TRY IT =
An exact copy of every entry is needed, without any of the pictures.

Records from a data collection:

-------

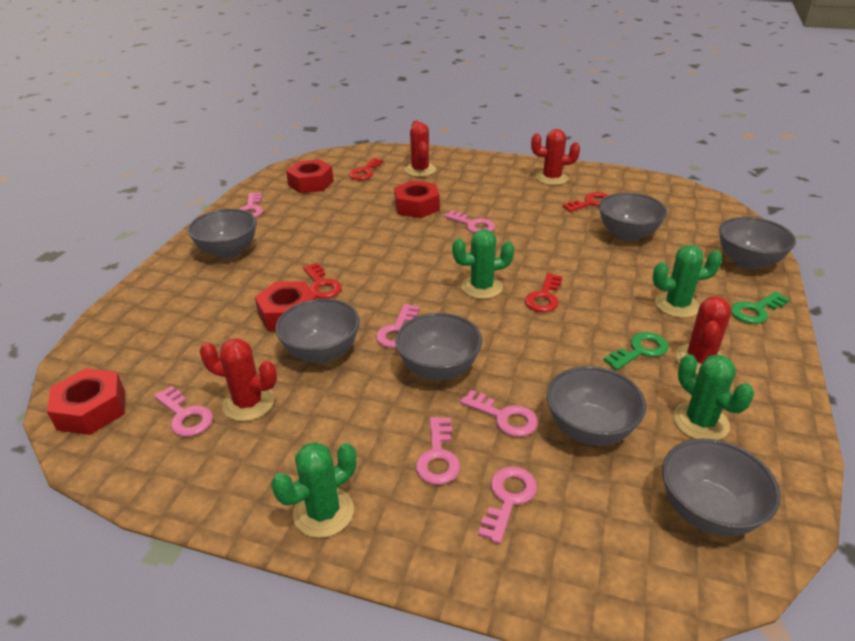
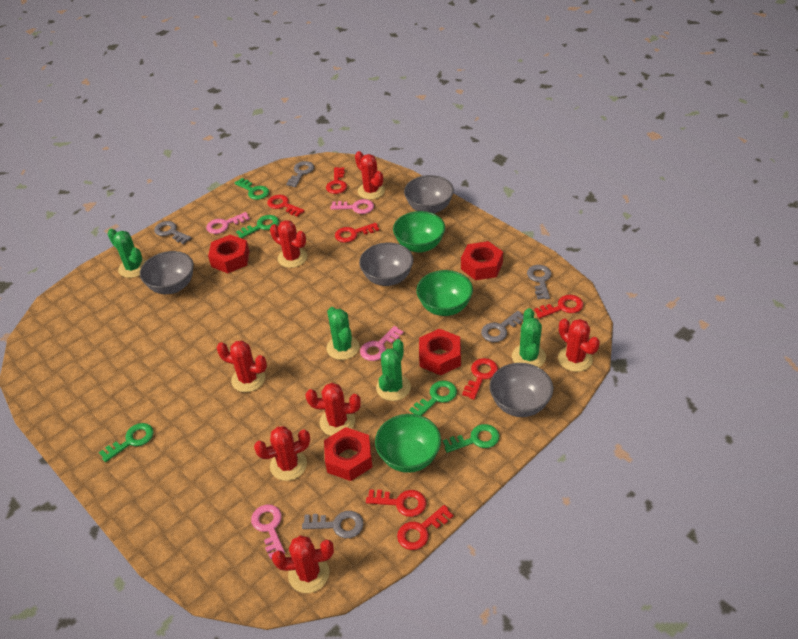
green bowl: 0 -> 3
green key: 2 -> 5
grey bowl: 7 -> 4
grey key: 0 -> 5
pink key: 7 -> 4
red cactus: 4 -> 7
red key: 4 -> 7

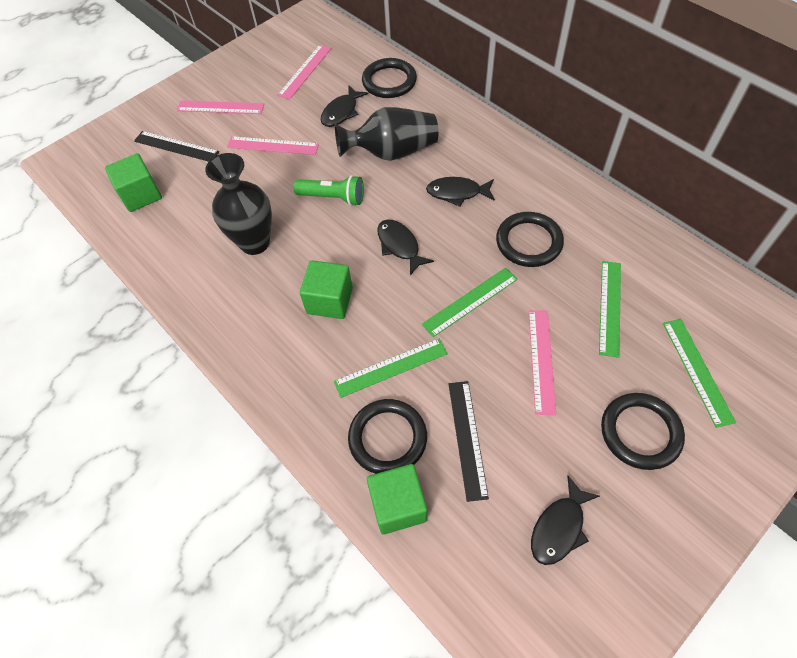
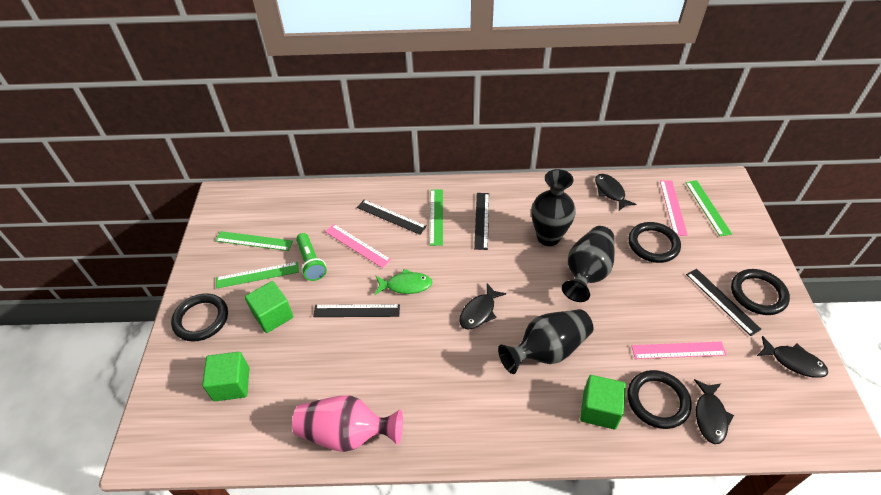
black ruler: 2 -> 4
black vase: 2 -> 3
green fish: 0 -> 1
pink ruler: 4 -> 3
pink vase: 0 -> 1

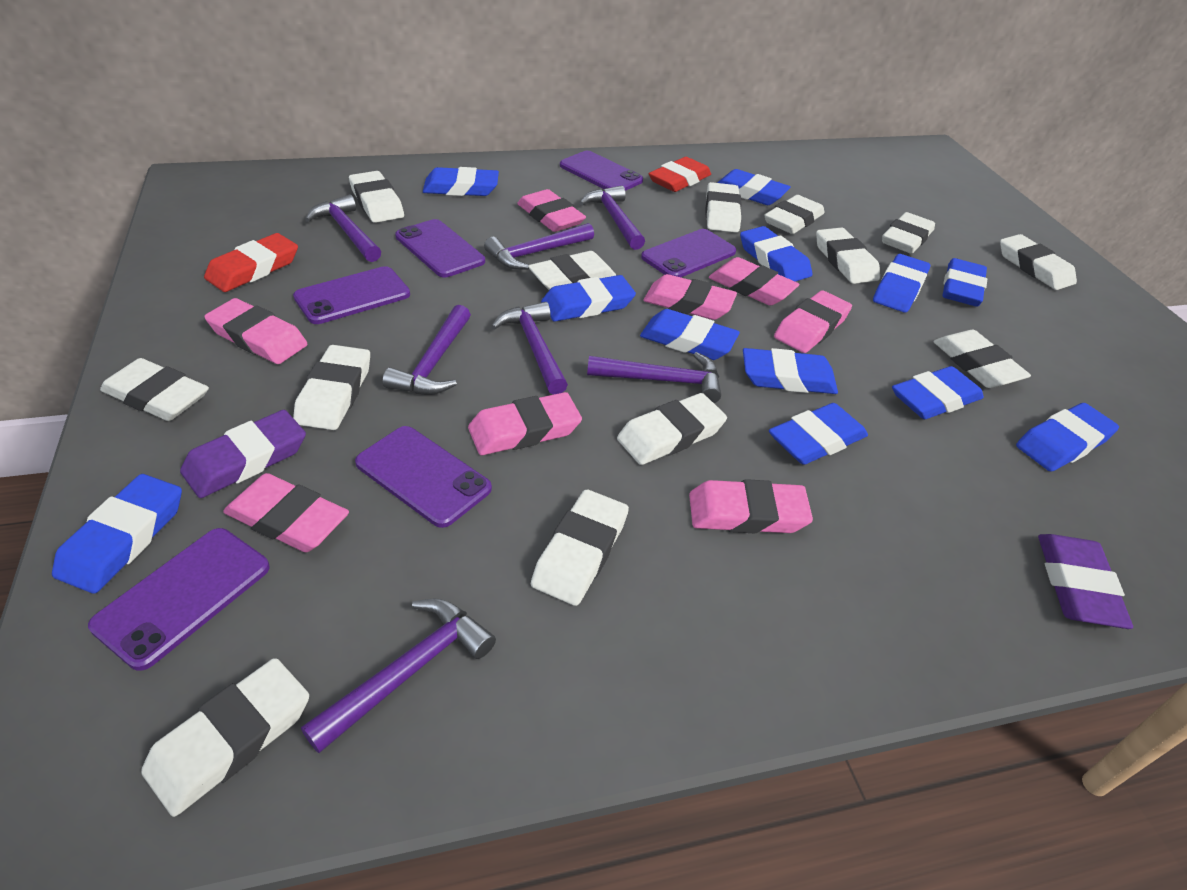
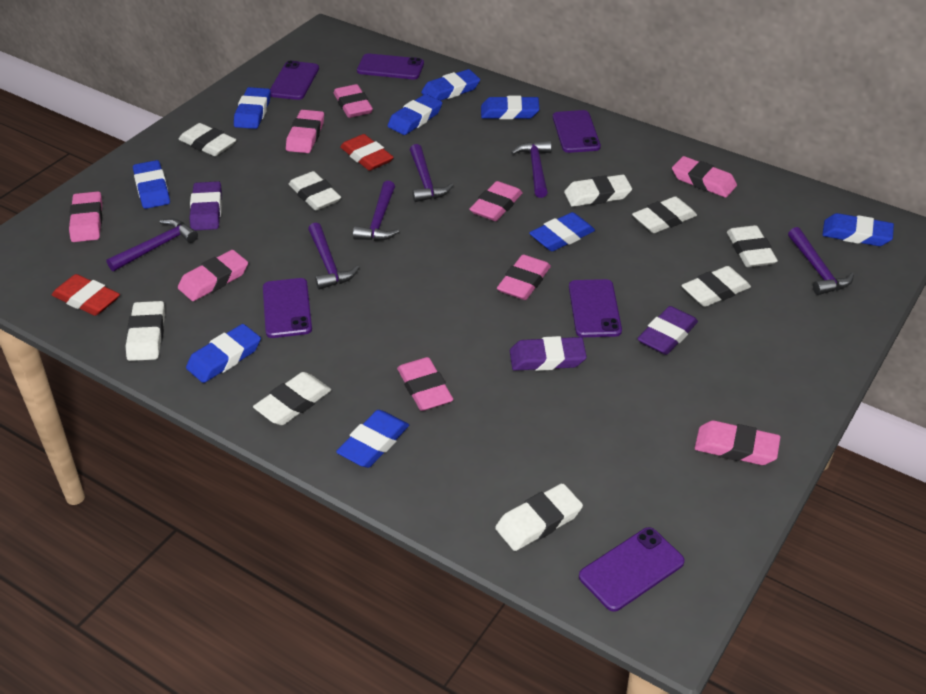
blue eraser: 12 -> 9
pink eraser: 8 -> 9
purple eraser: 2 -> 3
purple hammer: 7 -> 6
white eraser: 13 -> 9

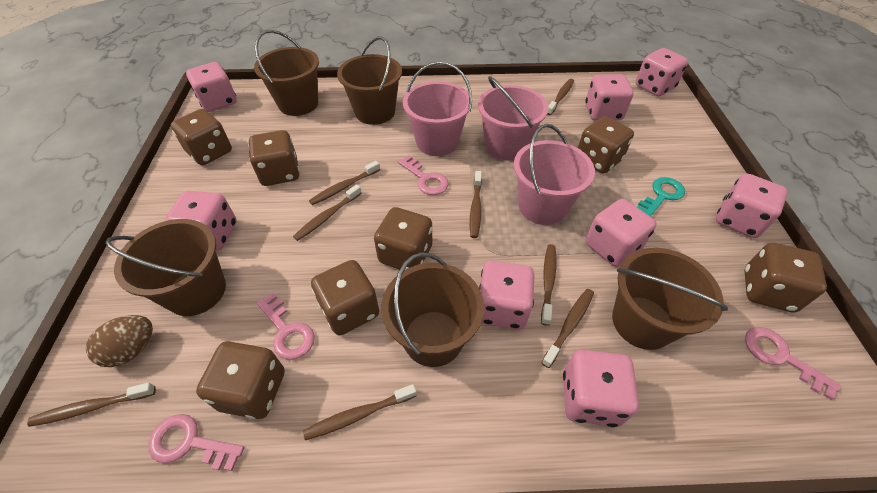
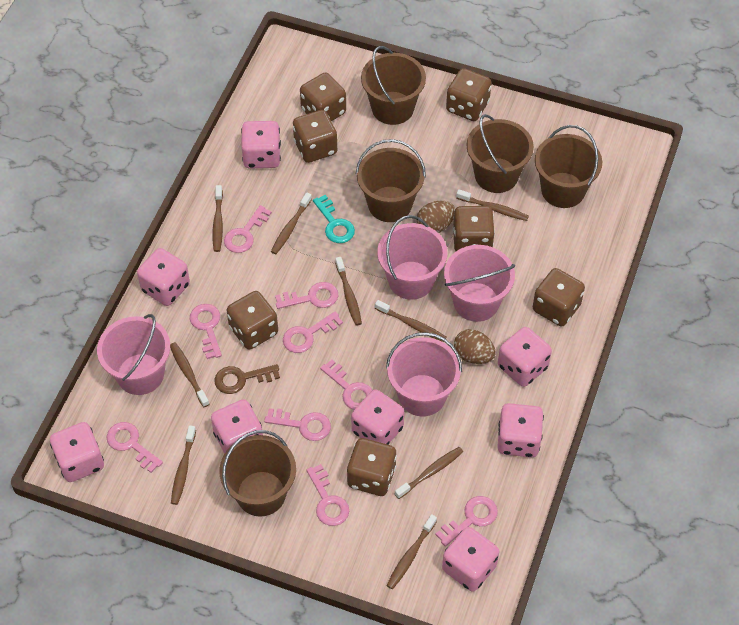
brown egg: 1 -> 2
brown key: 0 -> 1
brown toothbrush: 8 -> 9
pink bucket: 3 -> 4
pink key: 4 -> 9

-------

REPLY TO THE EXERCISE =
green bowl: 0 -> 3
green key: 2 -> 5
grey bowl: 7 -> 4
grey key: 0 -> 5
pink key: 7 -> 4
red cactus: 4 -> 7
red key: 4 -> 7

black ruler: 2 -> 4
black vase: 2 -> 3
green fish: 0 -> 1
pink ruler: 4 -> 3
pink vase: 0 -> 1

blue eraser: 12 -> 9
pink eraser: 8 -> 9
purple eraser: 2 -> 3
purple hammer: 7 -> 6
white eraser: 13 -> 9

brown egg: 1 -> 2
brown key: 0 -> 1
brown toothbrush: 8 -> 9
pink bucket: 3 -> 4
pink key: 4 -> 9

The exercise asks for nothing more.